SUPPLIED RECORDS:
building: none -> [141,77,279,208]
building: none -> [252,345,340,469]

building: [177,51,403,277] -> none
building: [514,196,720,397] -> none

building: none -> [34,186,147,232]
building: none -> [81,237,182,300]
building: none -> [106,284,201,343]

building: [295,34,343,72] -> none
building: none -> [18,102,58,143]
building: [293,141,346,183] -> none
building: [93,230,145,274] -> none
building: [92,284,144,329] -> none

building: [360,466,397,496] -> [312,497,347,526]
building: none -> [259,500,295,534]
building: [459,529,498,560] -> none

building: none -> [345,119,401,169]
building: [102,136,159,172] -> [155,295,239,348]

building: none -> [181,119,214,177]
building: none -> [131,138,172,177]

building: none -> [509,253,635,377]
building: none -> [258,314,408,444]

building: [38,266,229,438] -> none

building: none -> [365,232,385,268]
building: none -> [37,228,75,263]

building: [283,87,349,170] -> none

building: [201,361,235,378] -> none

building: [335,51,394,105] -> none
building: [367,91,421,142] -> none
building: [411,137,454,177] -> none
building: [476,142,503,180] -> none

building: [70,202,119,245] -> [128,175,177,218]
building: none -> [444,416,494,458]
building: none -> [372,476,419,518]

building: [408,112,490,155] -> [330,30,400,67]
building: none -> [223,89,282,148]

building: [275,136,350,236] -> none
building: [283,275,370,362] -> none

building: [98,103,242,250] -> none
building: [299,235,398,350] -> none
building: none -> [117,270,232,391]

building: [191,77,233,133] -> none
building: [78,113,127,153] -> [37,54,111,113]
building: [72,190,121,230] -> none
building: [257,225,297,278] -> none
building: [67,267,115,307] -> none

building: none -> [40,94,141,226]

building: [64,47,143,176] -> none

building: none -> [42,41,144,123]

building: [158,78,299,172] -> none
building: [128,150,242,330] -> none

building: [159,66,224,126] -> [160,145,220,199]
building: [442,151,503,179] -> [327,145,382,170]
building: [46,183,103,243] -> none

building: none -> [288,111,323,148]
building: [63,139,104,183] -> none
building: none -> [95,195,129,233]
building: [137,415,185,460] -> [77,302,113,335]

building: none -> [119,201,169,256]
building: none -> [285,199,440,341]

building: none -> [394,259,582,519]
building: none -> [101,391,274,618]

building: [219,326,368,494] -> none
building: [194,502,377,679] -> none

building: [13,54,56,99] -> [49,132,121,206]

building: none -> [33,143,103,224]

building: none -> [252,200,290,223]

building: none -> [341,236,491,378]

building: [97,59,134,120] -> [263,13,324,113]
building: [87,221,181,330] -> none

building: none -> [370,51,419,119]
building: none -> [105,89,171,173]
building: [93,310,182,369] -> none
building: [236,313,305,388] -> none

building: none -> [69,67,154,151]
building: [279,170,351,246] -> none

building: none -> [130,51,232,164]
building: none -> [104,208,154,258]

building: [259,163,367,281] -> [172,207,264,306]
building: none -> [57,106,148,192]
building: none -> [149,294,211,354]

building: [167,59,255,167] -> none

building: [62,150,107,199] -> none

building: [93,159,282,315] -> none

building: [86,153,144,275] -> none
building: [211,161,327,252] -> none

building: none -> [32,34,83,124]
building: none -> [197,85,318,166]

EXERCISE PROMPT: Retype the material in full, keeping each line exactly as it is.

SOLUTION TO THIS TASK:
building: none -> [141,77,279,208]
building: none -> [252,345,340,469]

building: [177,51,403,277] -> none
building: [514,196,720,397] -> none

building: none -> [34,186,147,232]
building: none -> [81,237,182,300]
building: none -> [106,284,201,343]

building: [295,34,343,72] -> none
building: none -> [18,102,58,143]
building: [293,141,346,183] -> none
building: [93,230,145,274] -> none
building: [92,284,144,329] -> none

building: [360,466,397,496] -> [312,497,347,526]
building: none -> [259,500,295,534]
building: [459,529,498,560] -> none

building: none -> [345,119,401,169]
building: [102,136,159,172] -> [155,295,239,348]

building: none -> [181,119,214,177]
building: none -> [131,138,172,177]

building: none -> [509,253,635,377]
building: none -> [258,314,408,444]

building: [38,266,229,438] -> none

building: none -> [365,232,385,268]
building: none -> [37,228,75,263]

building: [283,87,349,170] -> none

building: [201,361,235,378] -> none

building: [335,51,394,105] -> none
building: [367,91,421,142] -> none
building: [411,137,454,177] -> none
building: [476,142,503,180] -> none

building: [70,202,119,245] -> [128,175,177,218]
building: none -> [444,416,494,458]
building: none -> [372,476,419,518]

building: [408,112,490,155] -> [330,30,400,67]
building: none -> [223,89,282,148]

building: [275,136,350,236] -> none
building: [283,275,370,362] -> none

building: [98,103,242,250] -> none
building: [299,235,398,350] -> none
building: none -> [117,270,232,391]

building: [191,77,233,133] -> none
building: [78,113,127,153] -> [37,54,111,113]
building: [72,190,121,230] -> none
building: [257,225,297,278] -> none
building: [67,267,115,307] -> none

building: none -> [40,94,141,226]

building: [64,47,143,176] -> none

building: none -> [42,41,144,123]

building: [158,78,299,172] -> none
building: [128,150,242,330] -> none

building: [159,66,224,126] -> [160,145,220,199]
building: [442,151,503,179] -> [327,145,382,170]
building: [46,183,103,243] -> none

building: none -> [288,111,323,148]
building: [63,139,104,183] -> none
building: none -> [95,195,129,233]
building: [137,415,185,460] -> [77,302,113,335]

building: none -> [119,201,169,256]
building: none -> [285,199,440,341]

building: none -> [394,259,582,519]
building: none -> [101,391,274,618]

building: [219,326,368,494] -> none
building: [194,502,377,679] -> none

building: [13,54,56,99] -> [49,132,121,206]

building: none -> [33,143,103,224]

building: none -> [252,200,290,223]

building: none -> [341,236,491,378]

building: [97,59,134,120] -> [263,13,324,113]
building: [87,221,181,330] -> none

building: none -> [370,51,419,119]
building: none -> [105,89,171,173]
building: [93,310,182,369] -> none
building: [236,313,305,388] -> none

building: none -> [69,67,154,151]
building: [279,170,351,246] -> none

building: none -> [130,51,232,164]
building: none -> [104,208,154,258]

building: [259,163,367,281] -> [172,207,264,306]
building: none -> [57,106,148,192]
building: none -> [149,294,211,354]

building: [167,59,255,167] -> none

building: [62,150,107,199] -> none

building: [93,159,282,315] -> none

building: [86,153,144,275] -> none
building: [211,161,327,252] -> none

building: none -> [32,34,83,124]
building: none -> [197,85,318,166]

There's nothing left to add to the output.